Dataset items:
==*==

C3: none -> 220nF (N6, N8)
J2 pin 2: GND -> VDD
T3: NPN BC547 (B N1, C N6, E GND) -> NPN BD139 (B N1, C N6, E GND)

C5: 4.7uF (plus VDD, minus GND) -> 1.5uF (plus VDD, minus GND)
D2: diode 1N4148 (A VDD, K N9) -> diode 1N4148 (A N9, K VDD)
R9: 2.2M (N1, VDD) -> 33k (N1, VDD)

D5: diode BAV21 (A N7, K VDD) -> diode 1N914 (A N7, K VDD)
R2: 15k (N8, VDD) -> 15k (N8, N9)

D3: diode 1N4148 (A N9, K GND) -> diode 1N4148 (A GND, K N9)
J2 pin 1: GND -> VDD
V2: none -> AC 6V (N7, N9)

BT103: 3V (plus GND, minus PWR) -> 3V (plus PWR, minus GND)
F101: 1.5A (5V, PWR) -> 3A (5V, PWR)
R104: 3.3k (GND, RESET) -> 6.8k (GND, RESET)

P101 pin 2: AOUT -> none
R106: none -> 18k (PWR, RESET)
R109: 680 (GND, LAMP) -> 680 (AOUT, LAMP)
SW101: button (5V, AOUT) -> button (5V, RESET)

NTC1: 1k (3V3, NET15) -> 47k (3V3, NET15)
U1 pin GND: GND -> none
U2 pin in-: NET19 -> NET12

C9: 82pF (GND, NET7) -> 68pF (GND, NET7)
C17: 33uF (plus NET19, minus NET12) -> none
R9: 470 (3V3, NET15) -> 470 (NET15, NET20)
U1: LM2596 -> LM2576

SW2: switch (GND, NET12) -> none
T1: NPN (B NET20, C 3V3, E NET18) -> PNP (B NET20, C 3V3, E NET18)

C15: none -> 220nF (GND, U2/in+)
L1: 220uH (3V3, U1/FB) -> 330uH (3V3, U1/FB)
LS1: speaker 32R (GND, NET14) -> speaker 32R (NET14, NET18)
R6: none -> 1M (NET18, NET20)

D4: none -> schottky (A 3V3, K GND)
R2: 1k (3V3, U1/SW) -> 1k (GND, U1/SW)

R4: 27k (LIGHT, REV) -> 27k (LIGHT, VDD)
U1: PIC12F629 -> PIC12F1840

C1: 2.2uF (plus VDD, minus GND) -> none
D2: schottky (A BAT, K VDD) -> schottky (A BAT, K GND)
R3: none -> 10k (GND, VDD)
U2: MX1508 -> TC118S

==*==

### [Task brief]
Every entry should be reproduced word for word.

### [Your solution]
C3: none -> 220nF (N6, N8)
J2 pin 2: GND -> VDD
T3: NPN BC547 (B N1, C N6, E GND) -> NPN BD139 (B N1, C N6, E GND)

C5: 4.7uF (plus VDD, minus GND) -> 1.5uF (plus VDD, minus GND)
D2: diode 1N4148 (A VDD, K N9) -> diode 1N4148 (A N9, K VDD)
R9: 2.2M (N1, VDD) -> 33k (N1, VDD)

D5: diode BAV21 (A N7, K VDD) -> diode 1N914 (A N7, K VDD)
R2: 15k (N8, VDD) -> 15k (N8, N9)

D3: diode 1N4148 (A N9, K GND) -> diode 1N4148 (A GND, K N9)
J2 pin 1: GND -> VDD
V2: none -> AC 6V (N7, N9)

BT103: 3V (plus GND, minus PWR) -> 3V (plus PWR, minus GND)
F101: 1.5A (5V, PWR) -> 3A (5V, PWR)
R104: 3.3k (GND, RESET) -> 6.8k (GND, RESET)

P101 pin 2: AOUT -> none
R106: none -> 18k (PWR, RESET)
R109: 680 (GND, LAMP) -> 680 (AOUT, LAMP)
SW101: button (5V, AOUT) -> button (5V, RESET)

NTC1: 1k (3V3, NET15) -> 47k (3V3, NET15)
U1 pin GND: GND -> none
U2 pin in-: NET19 -> NET12

C9: 82pF (GND, NET7) -> 68pF (GND, NET7)
C17: 33uF (plus NET19, minus NET12) -> none
R9: 470 (3V3, NET15) -> 470 (NET15, NET20)
U1: LM2596 -> LM2576

SW2: switch (GND, NET12) -> none
T1: NPN (B NET20, C 3V3, E NET18) -> PNP (B NET20, C 3V3, E NET18)

C15: none -> 220nF (GND, U2/in+)
L1: 220uH (3V3, U1/FB) -> 330uH (3V3, U1/FB)
LS1: speaker 32R (GND, NET14) -> speaker 32R (NET14, NET18)
R6: none -> 1M (NET18, NET20)

D4: none -> schottky (A 3V3, K GND)
R2: 1k (3V3, U1/SW) -> 1k (GND, U1/SW)

R4: 27k (LIGHT, REV) -> 27k (LIGHT, VDD)
U1: PIC12F629 -> PIC12F1840

C1: 2.2uF (plus VDD, minus GND) -> none
D2: schottky (A BAT, K VDD) -> schottky (A BAT, K GND)
R3: none -> 10k (GND, VDD)
U2: MX1508 -> TC118S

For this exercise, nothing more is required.